→ **DATA FOR THIS EXERCISE**:

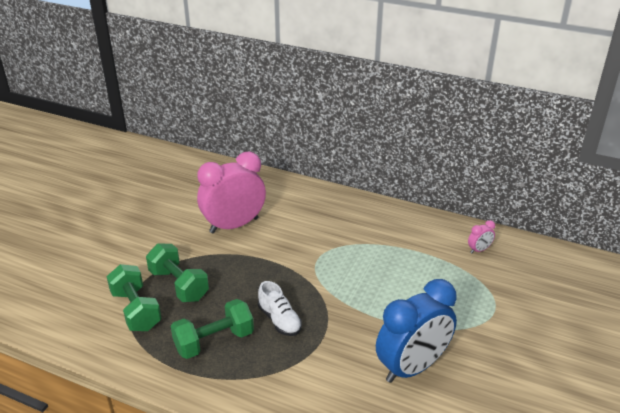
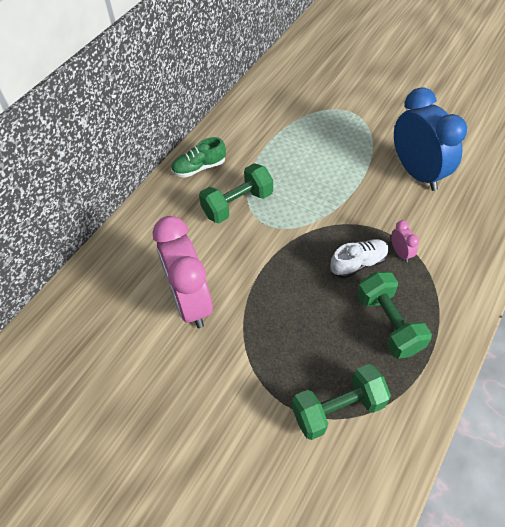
camera: 80 degrees left, 20 degrees up
(179, 285) = (296, 362): green dumbbell -> green dumbbell (237, 204)
(375, 214) = (199, 168): none -> green shoe
(479, 250) = (271, 104): pink clock -> pink clock (400, 253)

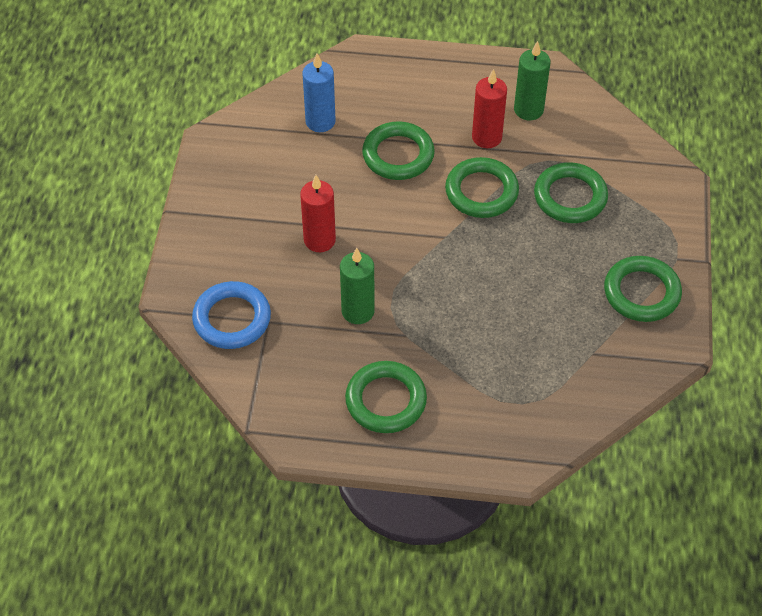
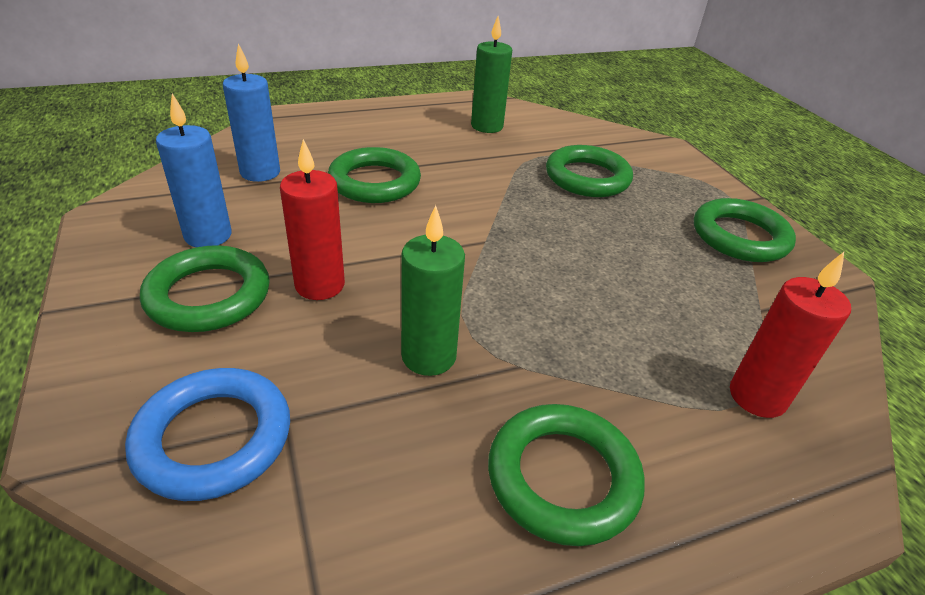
camera: 30 degrees left, 15 degrees down
(267, 177) = (208, 235): none -> blue candle
(481, 192) = (493, 192): green ring -> green ring (208, 295)
(487, 137) = (462, 151): red candle -> red candle (757, 397)

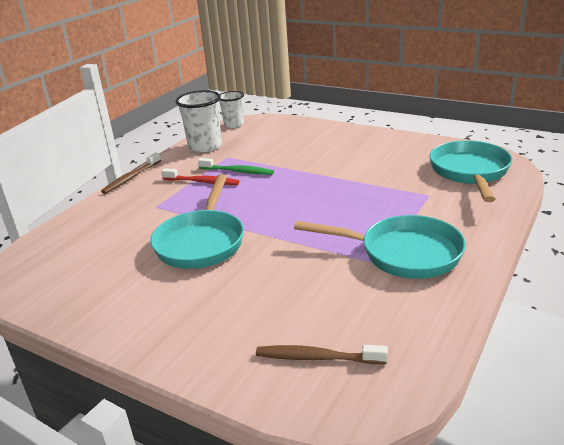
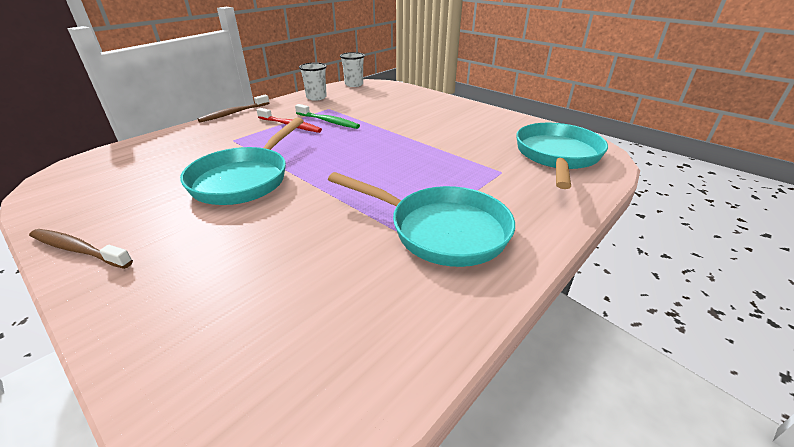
camera: 10 degrees right, 5 degrees up
(205, 146) = (316, 97): white cup -> white cup, size x0.65
(317, 358) = (258, 346): brown toothbrush -> brown toothbrush (78, 250)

→ **YOUR INSTRUCTIONS**: Say how many lines of the material contain the word "green". Add nothing to the number.

→ **RESPONSE TO THE EXERCISE**: 3